= Work to be completed =
Would you repeat the listing exactly but omit every picture?

= Input for this task =
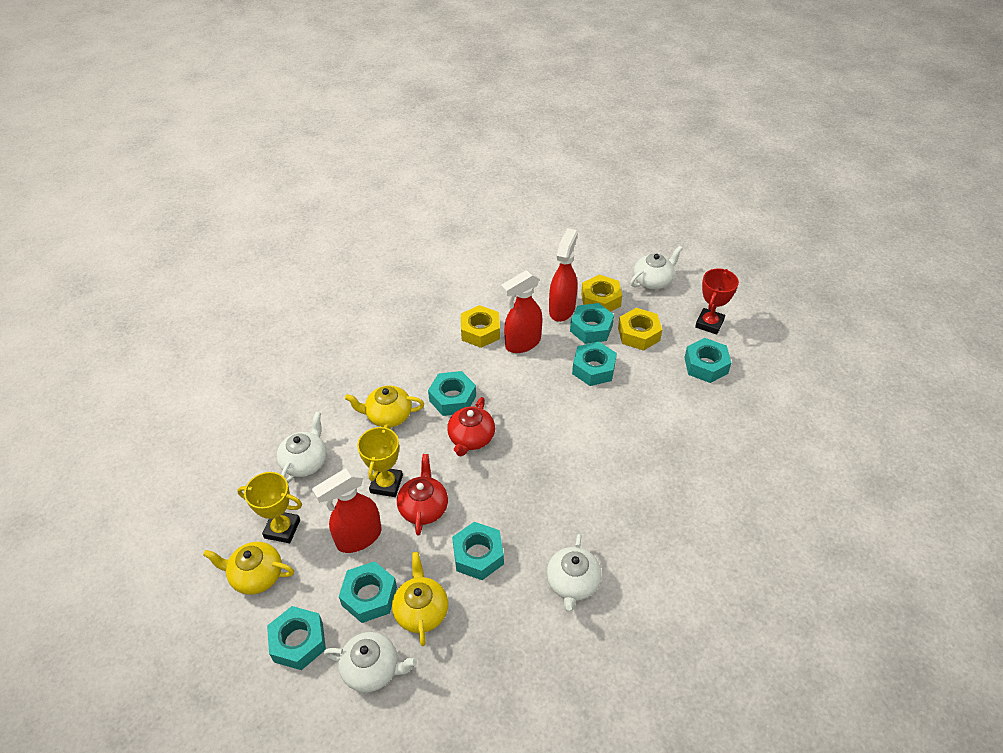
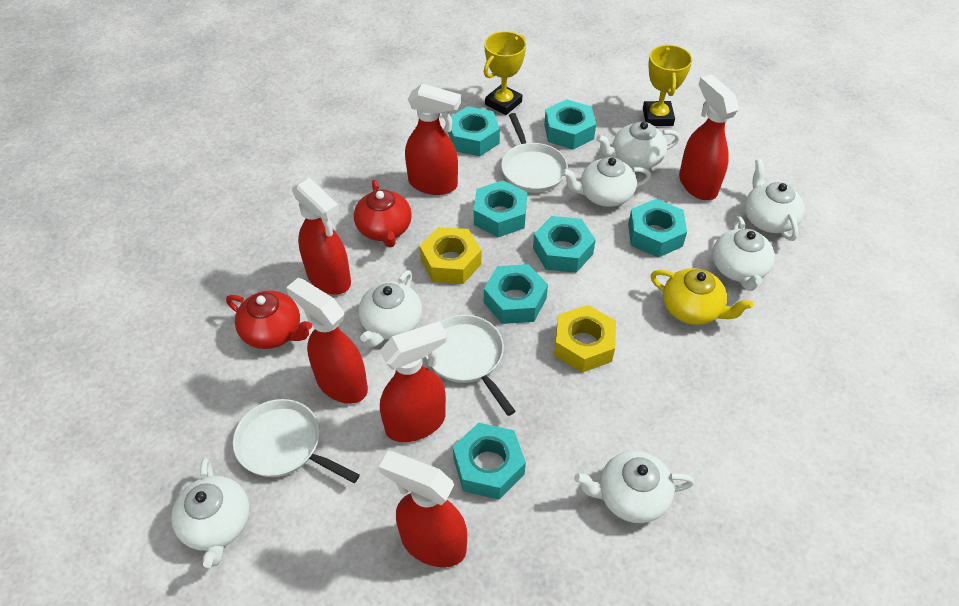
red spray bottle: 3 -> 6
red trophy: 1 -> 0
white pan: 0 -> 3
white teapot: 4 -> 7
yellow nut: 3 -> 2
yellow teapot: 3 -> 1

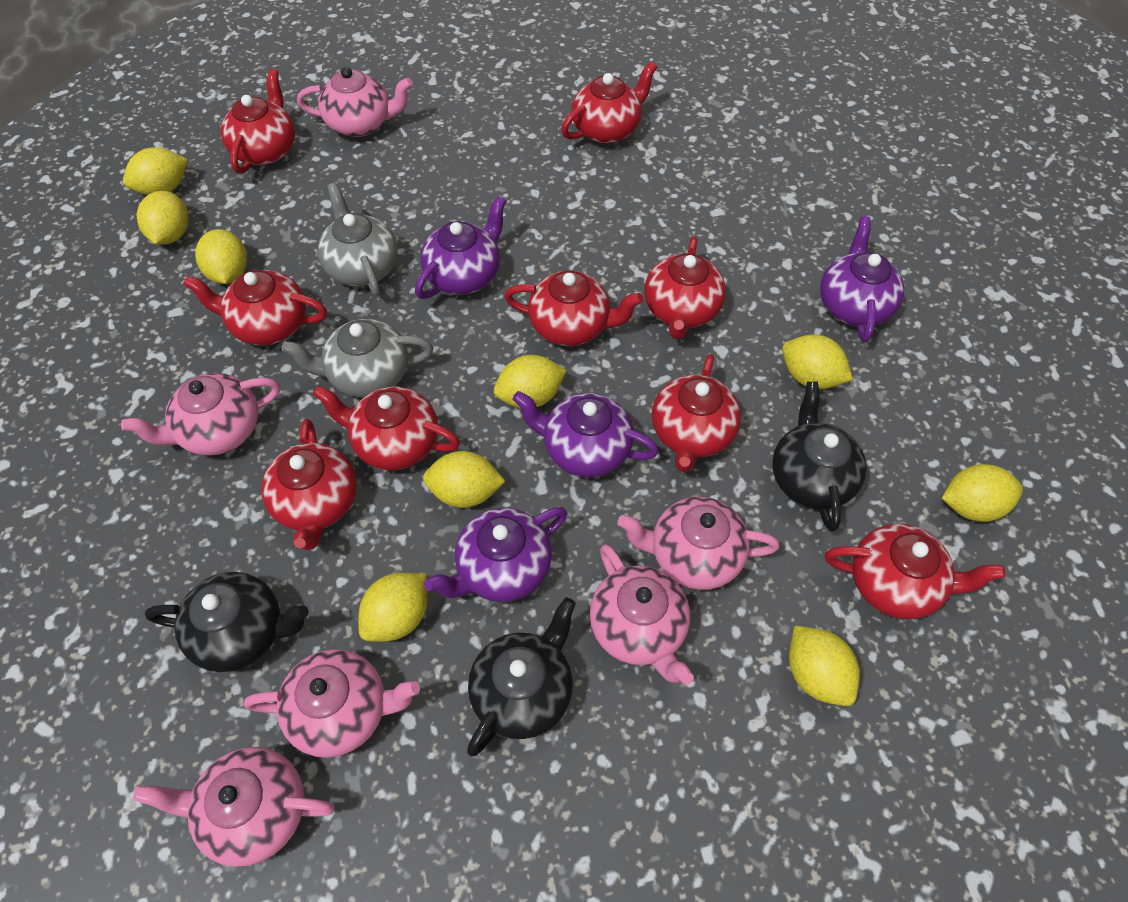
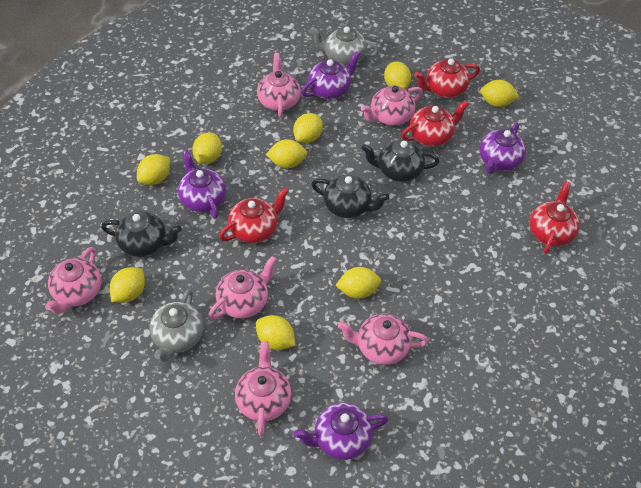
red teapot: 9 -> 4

= Solution to this exercise =
red spray bottle: 3 -> 6
red trophy: 1 -> 0
white pan: 0 -> 3
white teapot: 4 -> 7
yellow nut: 3 -> 2
yellow teapot: 3 -> 1

red teapot: 9 -> 4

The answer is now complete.